■ **WHAT YOU HAVE TO DO**
Give back the full listing, character for character, with no pictures.

■ **DATA EXTRACTS**
----

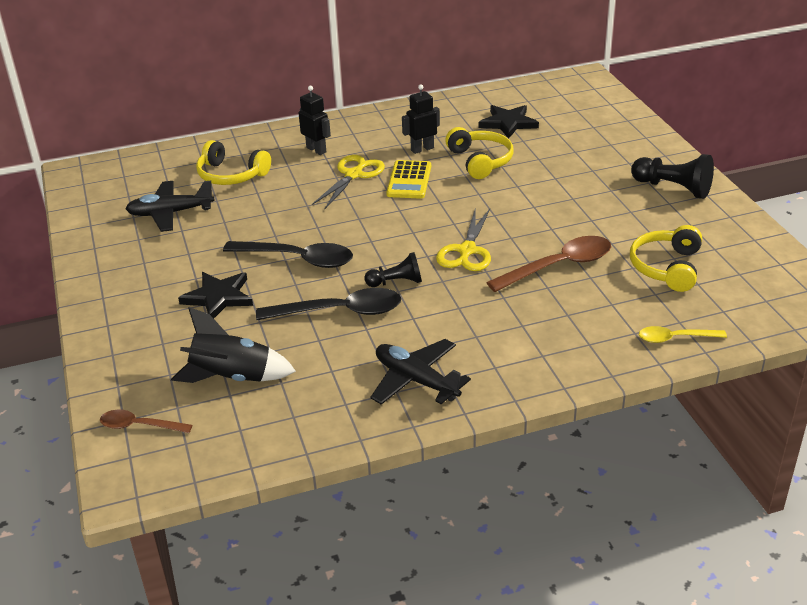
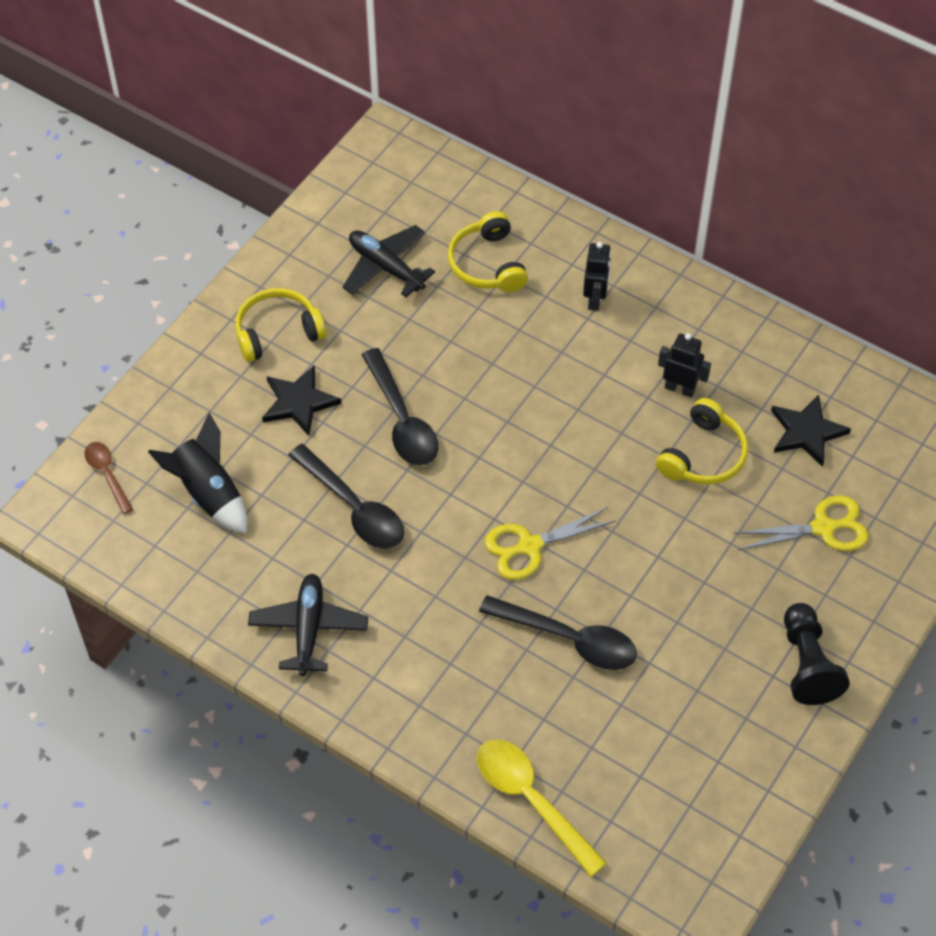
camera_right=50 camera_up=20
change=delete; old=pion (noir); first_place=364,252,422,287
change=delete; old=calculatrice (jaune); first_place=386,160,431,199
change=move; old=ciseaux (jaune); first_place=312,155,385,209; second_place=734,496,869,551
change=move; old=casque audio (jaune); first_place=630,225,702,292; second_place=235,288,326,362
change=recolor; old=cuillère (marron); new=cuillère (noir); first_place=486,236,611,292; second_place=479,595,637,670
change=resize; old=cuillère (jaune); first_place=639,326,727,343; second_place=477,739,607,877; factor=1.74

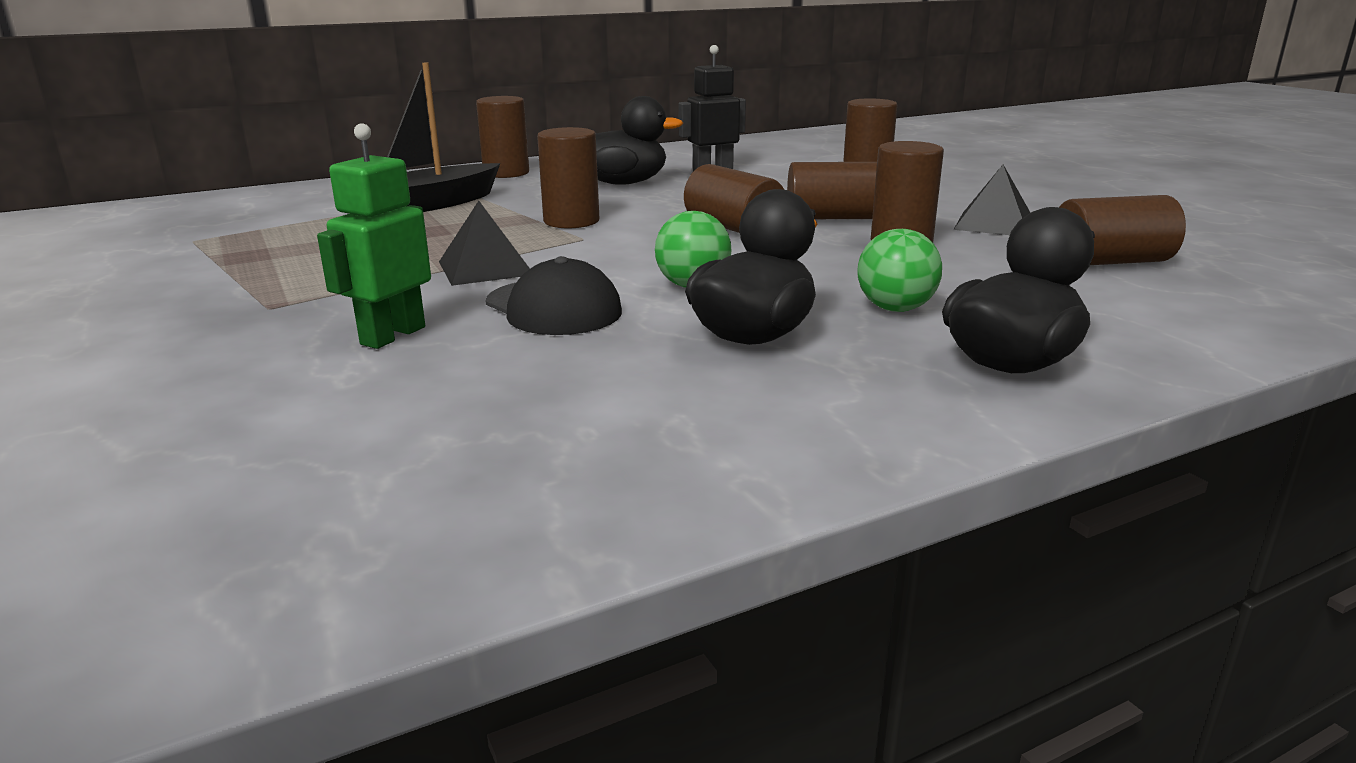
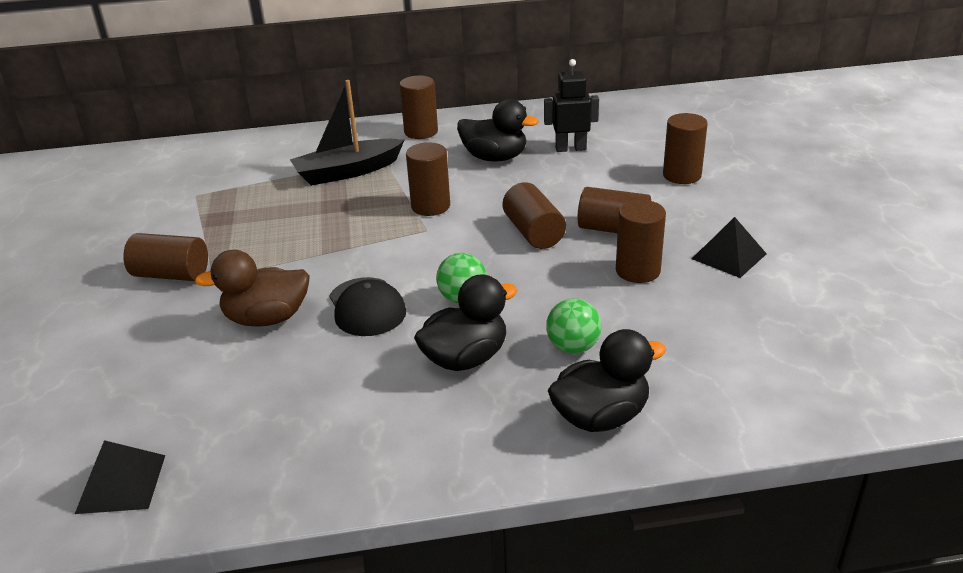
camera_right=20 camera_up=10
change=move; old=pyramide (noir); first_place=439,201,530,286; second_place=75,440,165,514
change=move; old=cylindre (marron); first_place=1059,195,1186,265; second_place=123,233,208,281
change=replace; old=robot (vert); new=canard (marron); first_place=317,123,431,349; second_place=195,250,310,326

----

■ **TASK OUTPUT**
camera_right=50 camera_up=20
change=delete; old=pion (noir); first_place=364,252,422,287
change=delete; old=calculatrice (jaune); first_place=386,160,431,199
change=move; old=ciseaux (jaune); first_place=312,155,385,209; second_place=734,496,869,551
change=move; old=casque audio (jaune); first_place=630,225,702,292; second_place=235,288,326,362
change=recolor; old=cuillère (marron); new=cuillère (noir); first_place=486,236,611,292; second_place=479,595,637,670
change=resize; old=cuillère (jaune); first_place=639,326,727,343; second_place=477,739,607,877; factor=1.74

camera_right=20 camera_up=10
change=move; old=pyramide (noir); first_place=439,201,530,286; second_place=75,440,165,514
change=move; old=cylindre (marron); first_place=1059,195,1186,265; second_place=123,233,208,281
change=replace; old=robot (vert); new=canard (marron); first_place=317,123,431,349; second_place=195,250,310,326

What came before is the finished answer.